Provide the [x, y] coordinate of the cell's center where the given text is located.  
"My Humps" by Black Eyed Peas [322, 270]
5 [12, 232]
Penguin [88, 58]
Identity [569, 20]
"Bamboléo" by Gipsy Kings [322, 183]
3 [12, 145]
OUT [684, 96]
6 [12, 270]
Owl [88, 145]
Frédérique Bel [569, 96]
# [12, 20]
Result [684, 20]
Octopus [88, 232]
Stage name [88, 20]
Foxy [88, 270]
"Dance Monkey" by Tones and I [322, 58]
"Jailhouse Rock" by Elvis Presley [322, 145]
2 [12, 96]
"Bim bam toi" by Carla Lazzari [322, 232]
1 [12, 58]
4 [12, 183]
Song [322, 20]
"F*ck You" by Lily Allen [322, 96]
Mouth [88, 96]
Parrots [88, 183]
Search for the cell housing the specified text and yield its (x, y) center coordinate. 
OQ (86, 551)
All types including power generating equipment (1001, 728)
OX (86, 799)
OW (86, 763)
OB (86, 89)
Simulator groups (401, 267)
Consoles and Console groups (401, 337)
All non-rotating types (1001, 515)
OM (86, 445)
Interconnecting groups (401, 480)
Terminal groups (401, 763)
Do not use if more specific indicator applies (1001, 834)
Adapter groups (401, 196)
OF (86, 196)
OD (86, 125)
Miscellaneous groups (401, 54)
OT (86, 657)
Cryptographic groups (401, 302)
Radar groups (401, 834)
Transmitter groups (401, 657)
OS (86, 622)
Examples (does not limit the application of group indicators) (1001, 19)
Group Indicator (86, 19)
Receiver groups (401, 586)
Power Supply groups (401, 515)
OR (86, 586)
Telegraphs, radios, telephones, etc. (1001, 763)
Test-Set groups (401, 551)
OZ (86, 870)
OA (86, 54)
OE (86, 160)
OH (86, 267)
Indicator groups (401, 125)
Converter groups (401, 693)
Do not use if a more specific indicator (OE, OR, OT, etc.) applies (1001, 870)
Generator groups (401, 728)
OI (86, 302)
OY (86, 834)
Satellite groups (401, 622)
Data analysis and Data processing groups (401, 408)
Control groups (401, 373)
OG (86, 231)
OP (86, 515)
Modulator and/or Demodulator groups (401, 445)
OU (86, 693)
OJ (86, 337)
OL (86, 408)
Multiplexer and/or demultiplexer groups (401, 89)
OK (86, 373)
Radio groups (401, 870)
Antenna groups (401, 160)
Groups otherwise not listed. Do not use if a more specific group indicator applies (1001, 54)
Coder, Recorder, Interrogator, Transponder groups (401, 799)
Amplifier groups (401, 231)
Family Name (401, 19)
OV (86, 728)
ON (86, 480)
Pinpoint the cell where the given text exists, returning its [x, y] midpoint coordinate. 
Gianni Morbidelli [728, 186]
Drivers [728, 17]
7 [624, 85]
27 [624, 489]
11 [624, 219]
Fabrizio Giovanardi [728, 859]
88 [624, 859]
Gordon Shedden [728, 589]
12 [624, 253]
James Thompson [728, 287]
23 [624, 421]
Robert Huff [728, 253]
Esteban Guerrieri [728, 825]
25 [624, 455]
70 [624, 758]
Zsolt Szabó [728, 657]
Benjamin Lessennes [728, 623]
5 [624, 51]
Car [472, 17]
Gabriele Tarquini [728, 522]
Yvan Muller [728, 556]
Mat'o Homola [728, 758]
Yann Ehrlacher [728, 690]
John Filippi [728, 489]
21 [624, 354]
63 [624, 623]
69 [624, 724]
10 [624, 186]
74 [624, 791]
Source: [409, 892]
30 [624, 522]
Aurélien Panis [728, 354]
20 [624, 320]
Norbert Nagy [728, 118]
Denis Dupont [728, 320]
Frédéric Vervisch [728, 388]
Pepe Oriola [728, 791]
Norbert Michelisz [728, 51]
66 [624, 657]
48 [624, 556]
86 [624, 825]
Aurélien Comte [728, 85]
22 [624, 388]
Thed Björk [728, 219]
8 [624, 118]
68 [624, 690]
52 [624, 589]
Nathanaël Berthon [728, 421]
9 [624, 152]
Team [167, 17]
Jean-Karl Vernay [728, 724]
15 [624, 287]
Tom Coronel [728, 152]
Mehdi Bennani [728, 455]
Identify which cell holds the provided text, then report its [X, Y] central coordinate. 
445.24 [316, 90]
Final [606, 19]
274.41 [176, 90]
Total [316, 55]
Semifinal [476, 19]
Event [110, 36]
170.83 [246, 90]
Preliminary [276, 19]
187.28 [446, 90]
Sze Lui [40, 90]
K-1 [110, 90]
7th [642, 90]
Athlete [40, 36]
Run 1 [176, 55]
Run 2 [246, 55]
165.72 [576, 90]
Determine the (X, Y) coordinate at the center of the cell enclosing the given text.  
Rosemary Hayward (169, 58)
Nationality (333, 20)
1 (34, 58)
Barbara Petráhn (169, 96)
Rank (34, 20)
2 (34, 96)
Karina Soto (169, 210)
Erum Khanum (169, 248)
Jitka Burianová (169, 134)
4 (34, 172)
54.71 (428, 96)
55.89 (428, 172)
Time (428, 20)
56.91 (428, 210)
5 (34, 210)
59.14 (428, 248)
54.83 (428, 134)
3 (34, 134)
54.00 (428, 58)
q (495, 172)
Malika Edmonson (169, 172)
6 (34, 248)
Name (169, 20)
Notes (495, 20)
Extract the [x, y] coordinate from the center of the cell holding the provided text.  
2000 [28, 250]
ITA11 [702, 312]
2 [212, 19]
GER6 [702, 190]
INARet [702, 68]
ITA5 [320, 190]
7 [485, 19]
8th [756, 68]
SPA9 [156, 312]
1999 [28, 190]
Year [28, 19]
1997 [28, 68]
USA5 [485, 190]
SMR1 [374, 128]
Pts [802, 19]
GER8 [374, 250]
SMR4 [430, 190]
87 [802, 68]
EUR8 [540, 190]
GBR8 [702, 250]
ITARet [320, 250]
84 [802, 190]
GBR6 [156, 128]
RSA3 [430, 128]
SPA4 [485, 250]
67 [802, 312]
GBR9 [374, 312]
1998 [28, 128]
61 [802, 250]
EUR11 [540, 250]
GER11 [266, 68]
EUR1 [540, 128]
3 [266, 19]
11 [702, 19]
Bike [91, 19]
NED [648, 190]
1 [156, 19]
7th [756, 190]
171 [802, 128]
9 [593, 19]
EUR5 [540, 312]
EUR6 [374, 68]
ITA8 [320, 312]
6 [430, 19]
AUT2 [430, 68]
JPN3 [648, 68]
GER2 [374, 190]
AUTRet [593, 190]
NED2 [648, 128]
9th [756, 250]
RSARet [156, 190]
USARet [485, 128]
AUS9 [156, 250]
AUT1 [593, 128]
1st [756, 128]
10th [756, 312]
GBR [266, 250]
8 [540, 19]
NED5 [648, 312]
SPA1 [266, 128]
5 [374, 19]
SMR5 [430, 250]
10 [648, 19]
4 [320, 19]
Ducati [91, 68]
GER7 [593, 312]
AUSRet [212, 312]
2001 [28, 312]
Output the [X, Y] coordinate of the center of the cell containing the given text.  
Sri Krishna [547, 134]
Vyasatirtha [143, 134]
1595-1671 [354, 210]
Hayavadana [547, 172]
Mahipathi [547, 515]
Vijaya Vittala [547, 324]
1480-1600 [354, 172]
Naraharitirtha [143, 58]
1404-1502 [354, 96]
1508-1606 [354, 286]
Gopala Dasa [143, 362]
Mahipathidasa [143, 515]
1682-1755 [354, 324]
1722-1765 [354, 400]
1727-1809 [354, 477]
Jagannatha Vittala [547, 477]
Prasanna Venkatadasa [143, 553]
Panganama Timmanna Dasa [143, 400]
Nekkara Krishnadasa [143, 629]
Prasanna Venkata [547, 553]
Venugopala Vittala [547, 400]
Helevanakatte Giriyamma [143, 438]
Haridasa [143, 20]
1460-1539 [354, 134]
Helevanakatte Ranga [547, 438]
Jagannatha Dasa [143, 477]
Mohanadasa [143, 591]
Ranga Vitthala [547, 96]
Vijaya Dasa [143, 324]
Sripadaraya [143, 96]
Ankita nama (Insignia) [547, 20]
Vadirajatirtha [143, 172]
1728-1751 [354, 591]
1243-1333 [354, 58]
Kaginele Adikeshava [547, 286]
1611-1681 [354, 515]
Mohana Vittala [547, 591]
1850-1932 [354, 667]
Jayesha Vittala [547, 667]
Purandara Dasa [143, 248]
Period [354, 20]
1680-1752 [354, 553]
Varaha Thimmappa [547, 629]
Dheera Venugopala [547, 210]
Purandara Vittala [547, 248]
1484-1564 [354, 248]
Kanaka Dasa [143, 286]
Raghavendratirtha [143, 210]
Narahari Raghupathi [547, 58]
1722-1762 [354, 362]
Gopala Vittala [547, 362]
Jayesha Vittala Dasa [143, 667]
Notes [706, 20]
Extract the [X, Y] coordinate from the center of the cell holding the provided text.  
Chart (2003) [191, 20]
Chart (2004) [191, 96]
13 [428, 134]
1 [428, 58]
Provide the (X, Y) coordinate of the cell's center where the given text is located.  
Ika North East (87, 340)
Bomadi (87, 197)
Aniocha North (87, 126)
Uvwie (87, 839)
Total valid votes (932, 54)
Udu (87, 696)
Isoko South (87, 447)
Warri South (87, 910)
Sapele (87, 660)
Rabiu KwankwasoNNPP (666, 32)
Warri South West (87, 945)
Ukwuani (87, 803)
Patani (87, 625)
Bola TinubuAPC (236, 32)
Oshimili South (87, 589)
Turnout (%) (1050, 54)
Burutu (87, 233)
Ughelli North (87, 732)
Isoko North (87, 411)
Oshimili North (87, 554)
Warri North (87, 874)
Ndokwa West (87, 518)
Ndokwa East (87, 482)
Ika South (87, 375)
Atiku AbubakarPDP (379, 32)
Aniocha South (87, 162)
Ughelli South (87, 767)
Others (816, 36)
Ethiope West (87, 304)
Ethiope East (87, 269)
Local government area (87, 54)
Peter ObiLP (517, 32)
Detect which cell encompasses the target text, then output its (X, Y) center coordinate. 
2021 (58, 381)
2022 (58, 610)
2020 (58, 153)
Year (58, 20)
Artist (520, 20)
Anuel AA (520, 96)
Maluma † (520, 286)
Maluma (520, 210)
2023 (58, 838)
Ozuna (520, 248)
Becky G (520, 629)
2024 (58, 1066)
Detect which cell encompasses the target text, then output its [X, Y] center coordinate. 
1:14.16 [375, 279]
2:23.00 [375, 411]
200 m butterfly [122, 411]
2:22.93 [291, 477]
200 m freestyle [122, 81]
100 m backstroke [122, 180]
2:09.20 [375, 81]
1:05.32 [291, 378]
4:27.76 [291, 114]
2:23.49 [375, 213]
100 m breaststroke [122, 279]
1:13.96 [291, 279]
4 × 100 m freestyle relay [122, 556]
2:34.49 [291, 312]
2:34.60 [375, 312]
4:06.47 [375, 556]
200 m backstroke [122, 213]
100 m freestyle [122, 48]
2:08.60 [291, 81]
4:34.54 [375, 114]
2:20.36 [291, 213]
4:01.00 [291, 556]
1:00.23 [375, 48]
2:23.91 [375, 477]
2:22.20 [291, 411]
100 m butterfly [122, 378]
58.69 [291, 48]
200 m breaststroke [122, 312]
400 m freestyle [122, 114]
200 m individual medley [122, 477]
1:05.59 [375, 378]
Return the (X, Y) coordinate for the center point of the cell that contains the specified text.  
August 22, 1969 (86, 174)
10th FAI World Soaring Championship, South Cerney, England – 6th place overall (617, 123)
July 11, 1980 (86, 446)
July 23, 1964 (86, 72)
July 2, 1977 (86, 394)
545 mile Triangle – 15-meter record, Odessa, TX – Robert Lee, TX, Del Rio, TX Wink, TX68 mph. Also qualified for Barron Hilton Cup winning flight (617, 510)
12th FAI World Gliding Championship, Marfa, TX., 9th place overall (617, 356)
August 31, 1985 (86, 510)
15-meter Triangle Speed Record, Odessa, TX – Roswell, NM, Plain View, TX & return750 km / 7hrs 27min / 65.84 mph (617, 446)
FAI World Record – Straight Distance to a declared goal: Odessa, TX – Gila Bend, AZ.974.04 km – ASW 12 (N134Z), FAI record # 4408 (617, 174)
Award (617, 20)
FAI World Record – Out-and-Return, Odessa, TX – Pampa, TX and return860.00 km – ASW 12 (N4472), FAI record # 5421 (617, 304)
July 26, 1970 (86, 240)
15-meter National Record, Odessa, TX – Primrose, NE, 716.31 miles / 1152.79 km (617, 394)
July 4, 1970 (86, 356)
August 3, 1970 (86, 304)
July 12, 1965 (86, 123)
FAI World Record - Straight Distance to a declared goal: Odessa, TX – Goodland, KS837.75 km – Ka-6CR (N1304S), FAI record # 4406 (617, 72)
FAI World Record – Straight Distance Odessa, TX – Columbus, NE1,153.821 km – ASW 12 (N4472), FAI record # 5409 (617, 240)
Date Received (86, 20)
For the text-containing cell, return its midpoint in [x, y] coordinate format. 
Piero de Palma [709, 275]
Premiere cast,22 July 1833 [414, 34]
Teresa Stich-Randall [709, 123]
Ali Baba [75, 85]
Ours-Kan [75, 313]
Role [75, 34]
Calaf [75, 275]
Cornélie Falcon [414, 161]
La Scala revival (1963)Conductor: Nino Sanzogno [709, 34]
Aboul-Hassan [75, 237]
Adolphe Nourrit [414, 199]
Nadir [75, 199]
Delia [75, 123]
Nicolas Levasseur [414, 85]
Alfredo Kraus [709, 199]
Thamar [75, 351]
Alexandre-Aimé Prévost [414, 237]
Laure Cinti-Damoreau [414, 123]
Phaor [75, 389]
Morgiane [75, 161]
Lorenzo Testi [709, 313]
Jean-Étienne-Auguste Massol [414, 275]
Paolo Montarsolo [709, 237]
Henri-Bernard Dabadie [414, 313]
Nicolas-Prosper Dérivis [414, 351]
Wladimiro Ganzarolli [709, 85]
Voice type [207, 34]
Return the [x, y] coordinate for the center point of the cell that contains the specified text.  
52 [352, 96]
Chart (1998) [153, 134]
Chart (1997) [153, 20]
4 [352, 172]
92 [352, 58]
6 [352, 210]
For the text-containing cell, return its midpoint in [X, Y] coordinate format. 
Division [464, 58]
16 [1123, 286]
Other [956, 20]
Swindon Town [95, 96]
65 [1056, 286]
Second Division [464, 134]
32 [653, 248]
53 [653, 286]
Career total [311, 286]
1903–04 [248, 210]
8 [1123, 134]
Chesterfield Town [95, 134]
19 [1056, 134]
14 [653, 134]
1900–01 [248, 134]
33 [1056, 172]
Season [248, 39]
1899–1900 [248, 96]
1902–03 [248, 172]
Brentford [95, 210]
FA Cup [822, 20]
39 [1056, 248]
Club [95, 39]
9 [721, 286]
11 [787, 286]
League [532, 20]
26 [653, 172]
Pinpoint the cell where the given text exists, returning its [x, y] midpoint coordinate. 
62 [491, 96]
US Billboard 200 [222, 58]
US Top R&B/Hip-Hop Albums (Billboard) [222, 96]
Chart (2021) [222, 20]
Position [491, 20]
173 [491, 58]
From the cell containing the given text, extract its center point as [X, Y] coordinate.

════════

Copy the records word for word, from the first line through the line containing "Foxy [88, 270]", including that line.

TASK OUTPUT:
Provide the [x, y] coordinate of the cell's center where the given text is located.  
"My Humps" by Black Eyed Peas [322, 270]
5 [12, 232]
Penguin [88, 58]
Identity [569, 20]
"Bamboléo" by Gipsy Kings [322, 183]
3 [12, 145]
OUT [684, 96]
6 [12, 270]
Owl [88, 145]
Frédérique Bel [569, 96]
# [12, 20]
Result [684, 20]
Octopus [88, 232]
Stage name [88, 20]
Foxy [88, 270]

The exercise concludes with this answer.